'''
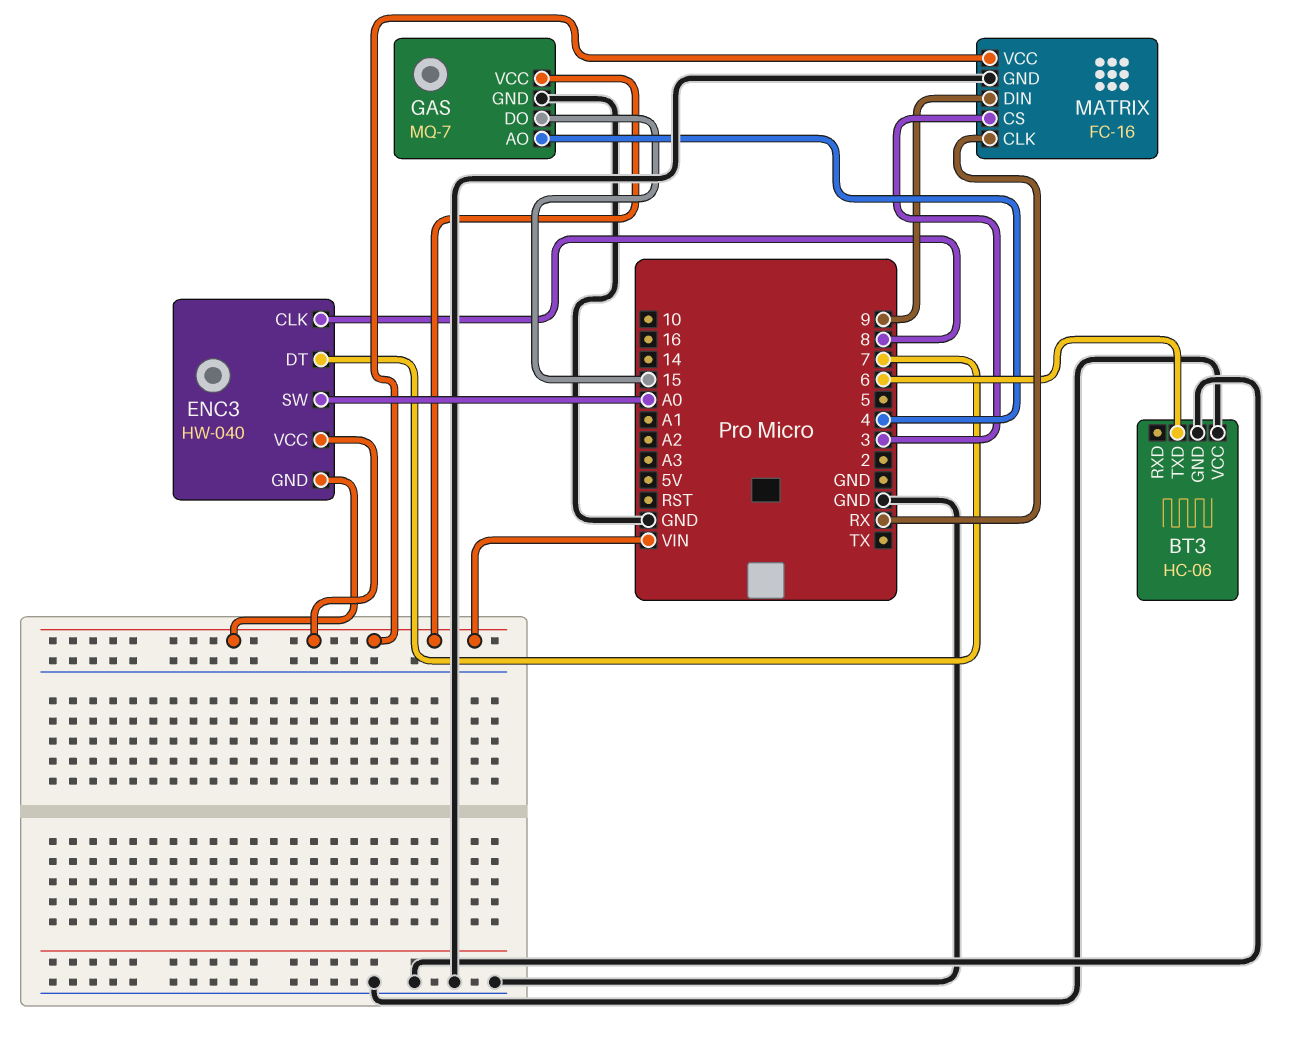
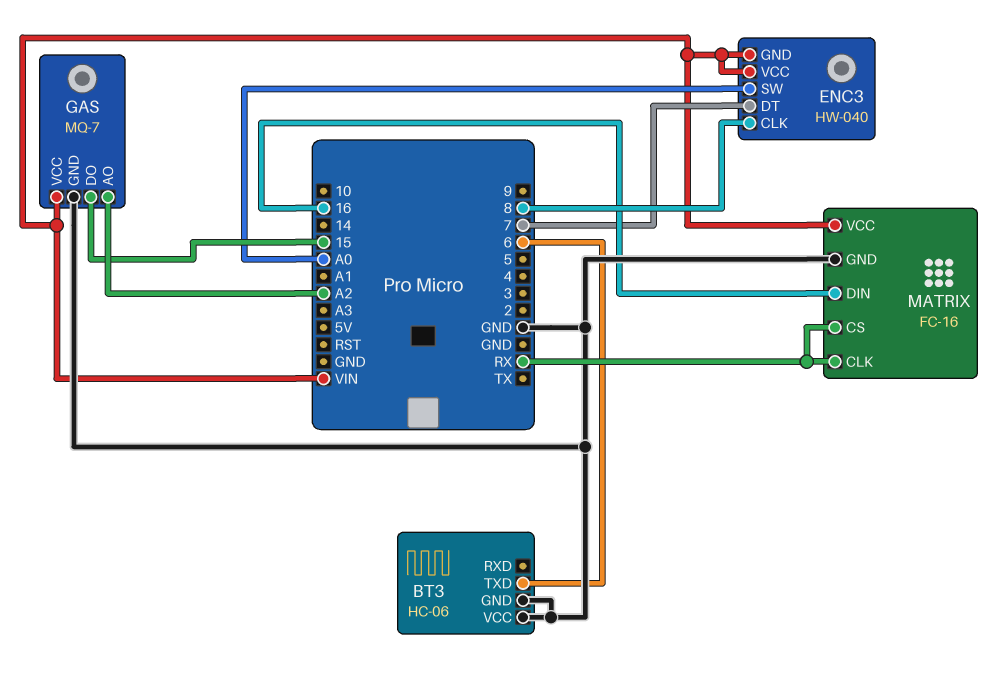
GAS pin AO: 4 -> A2
MATRIX pin CS: 3 -> RX
MATRIX pin DIN: 9 -> 16

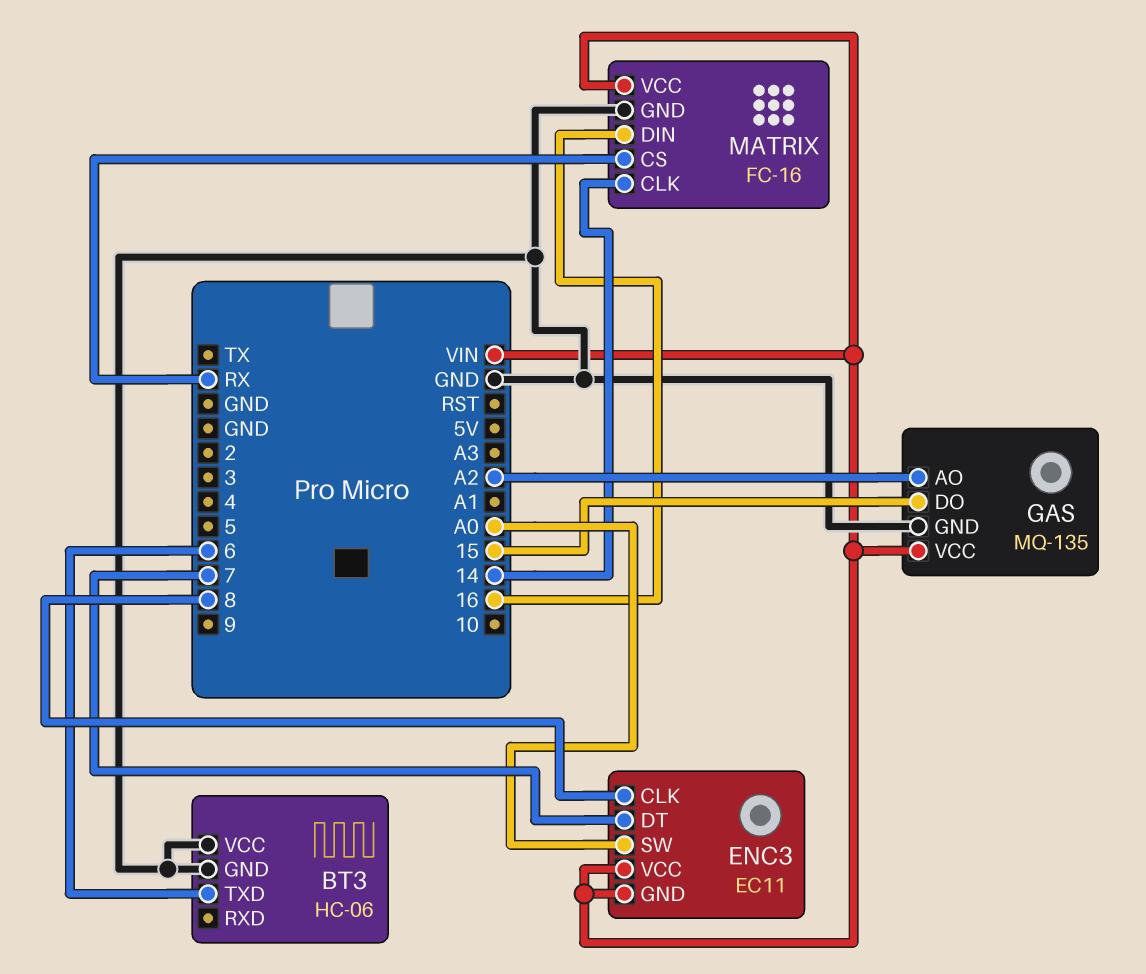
ENC3: HW-040 -> EC11
GAS: MQ-7 -> MQ-135
MATRIX pin CLK: RX -> 14

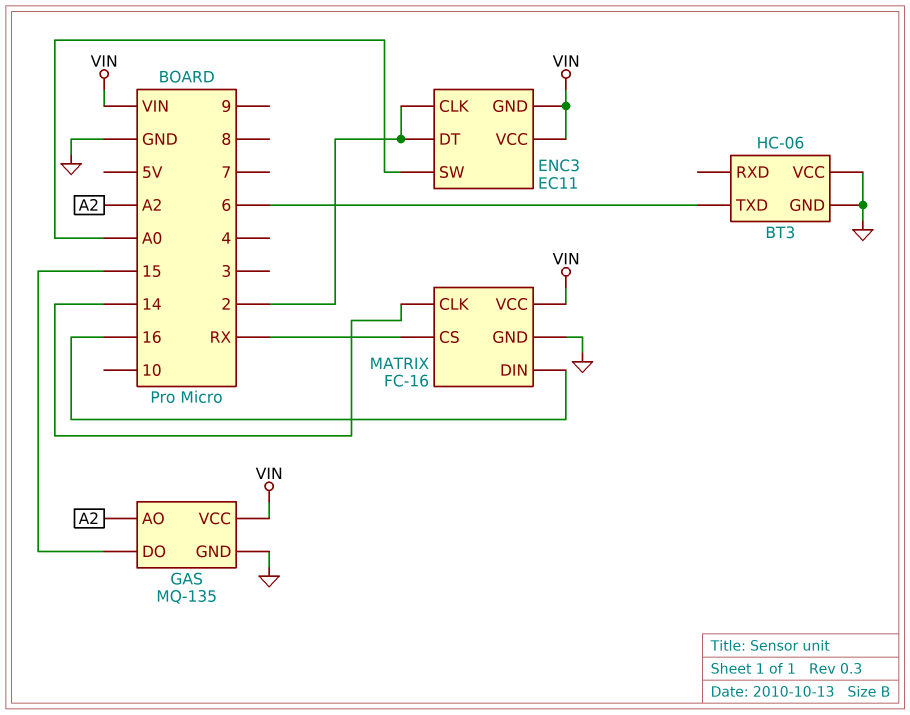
ENC3 pin CLK: 8 -> 2
ENC3 pin DT: 7 -> 2

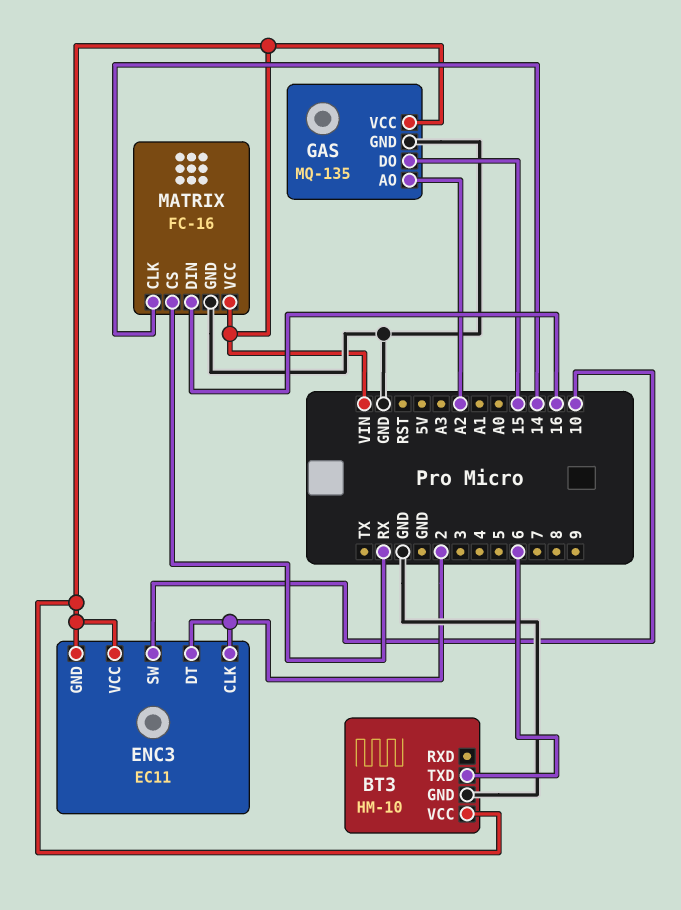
BT3: HC-06 -> HM-10
BT3 pin VCC: GND -> VIN
ENC3 pin SW: A0 -> 10

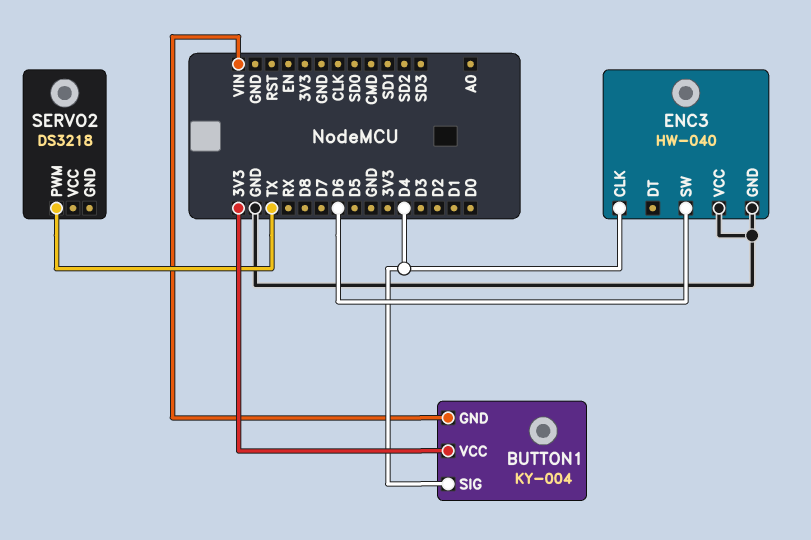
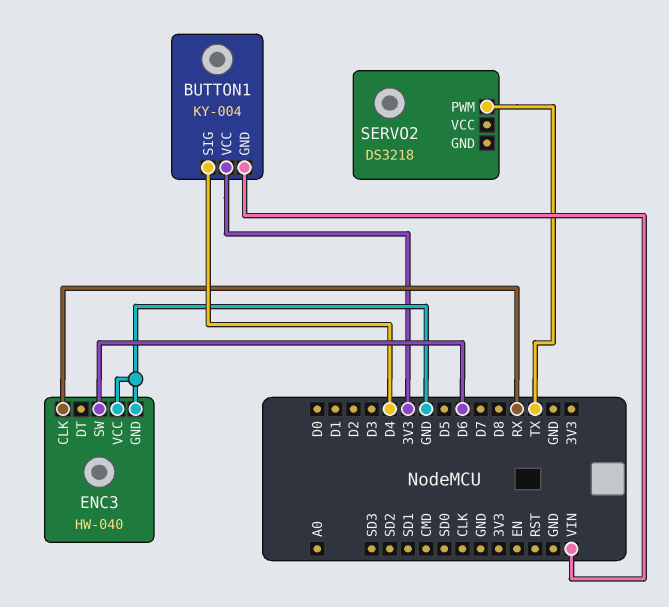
ENC3 pin CLK: D4 -> RX

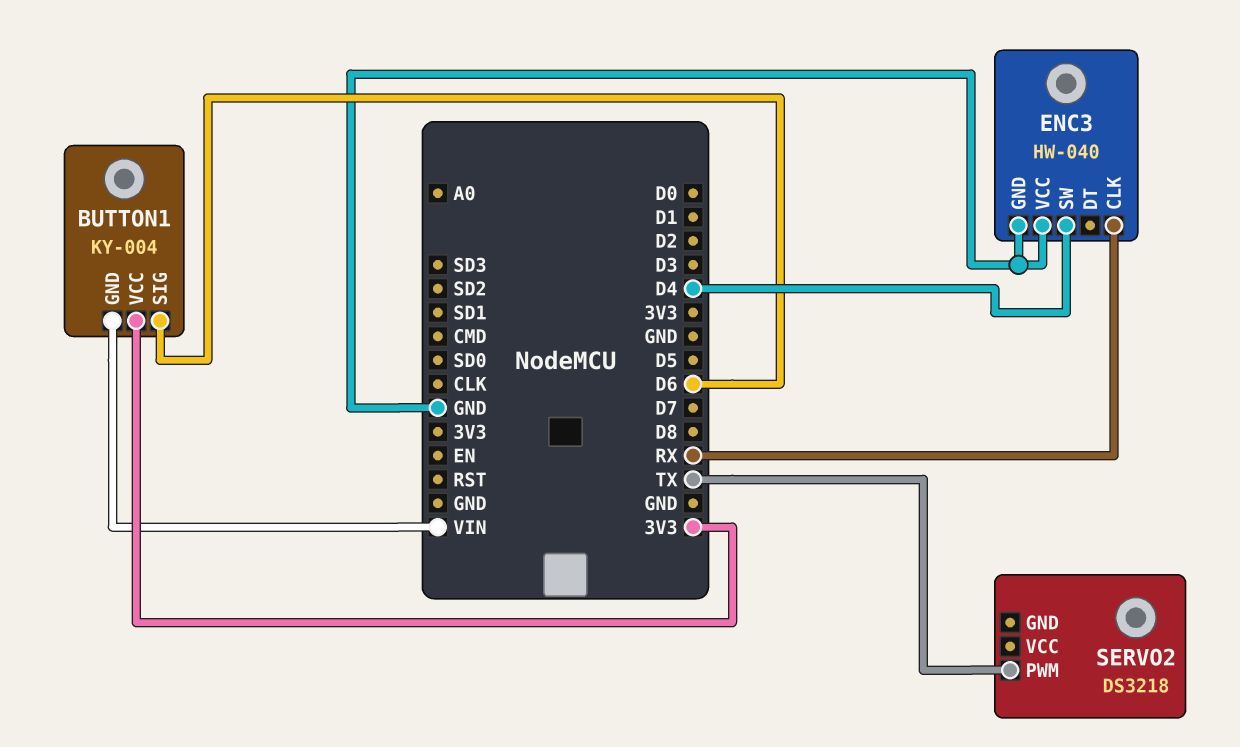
BUTTON1 pin SIG: D4 -> D6
ENC3 pin SW: D6 -> D4

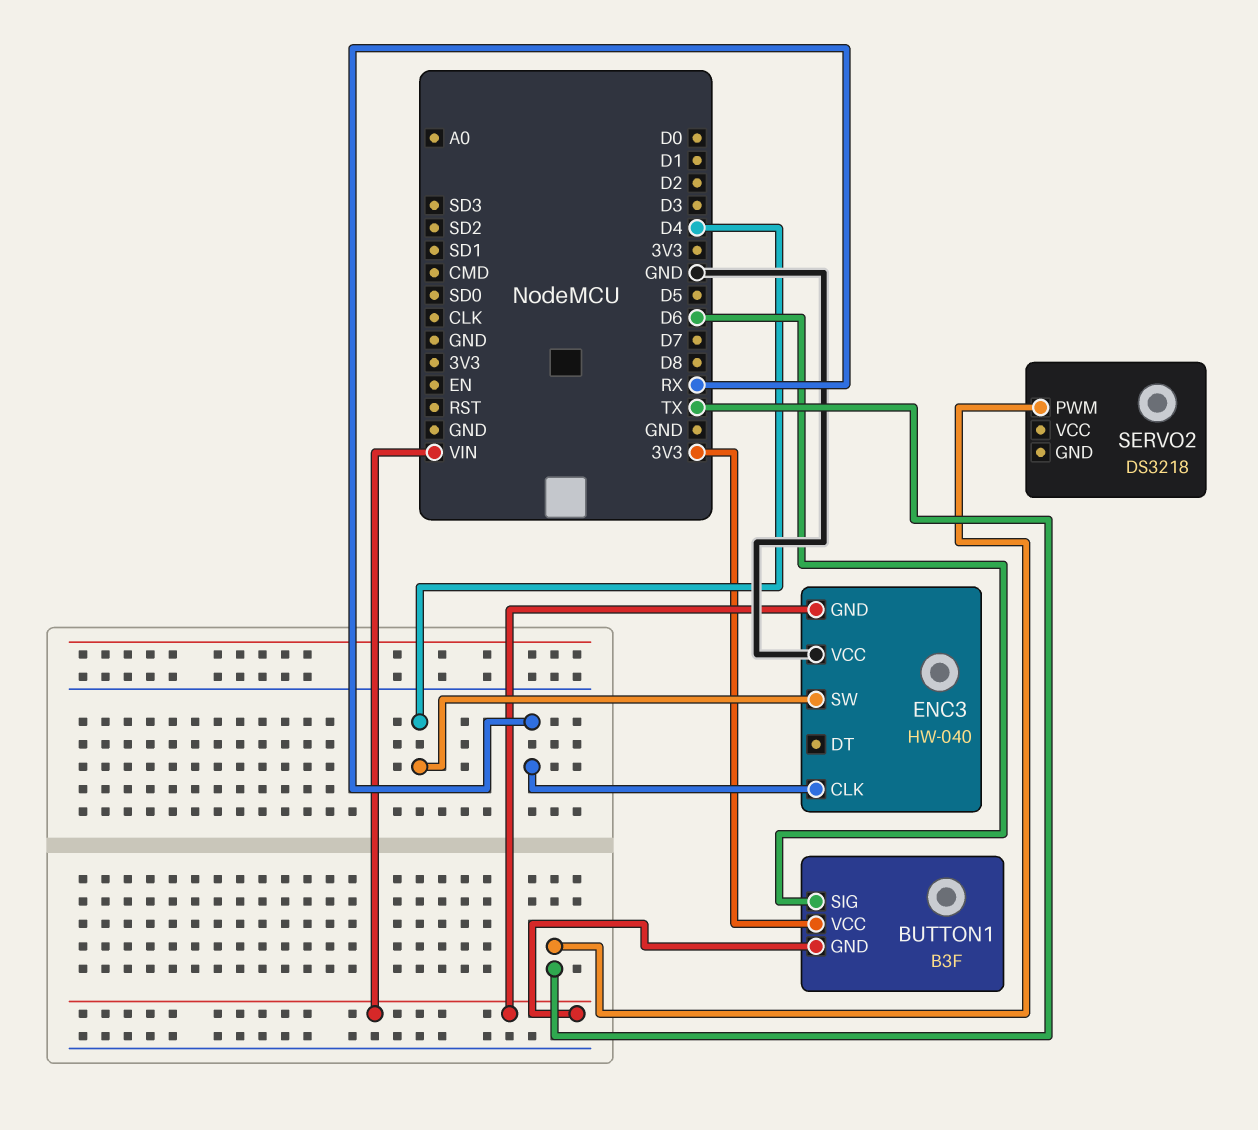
BUTTON1: KY-004 -> B3F
ENC3 pin GND: GND -> VIN

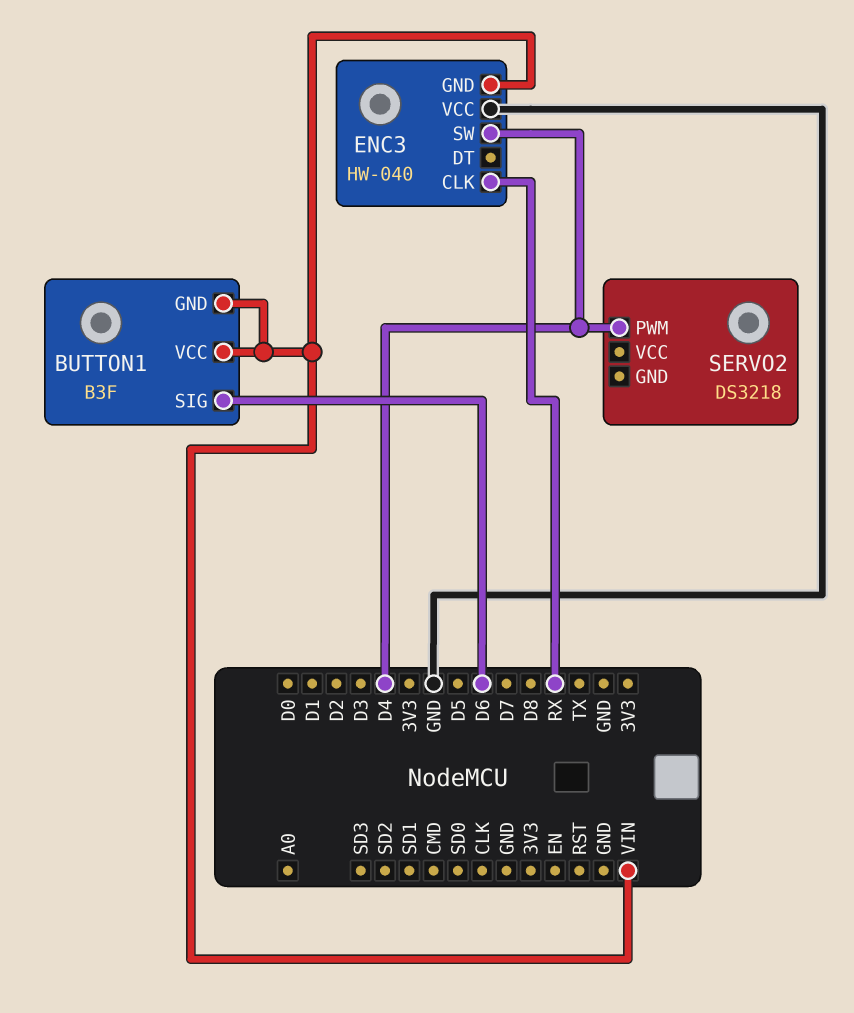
BUTTON1 pin VCC: 3V3 -> VIN
SERVO2 pin PWM: TX -> D4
'''
In the data above, which lines have "MATRIX"? Report each of them.

MATRIX pin CS: 3 -> RX
MATRIX pin DIN: 9 -> 16
MATRIX pin CLK: RX -> 14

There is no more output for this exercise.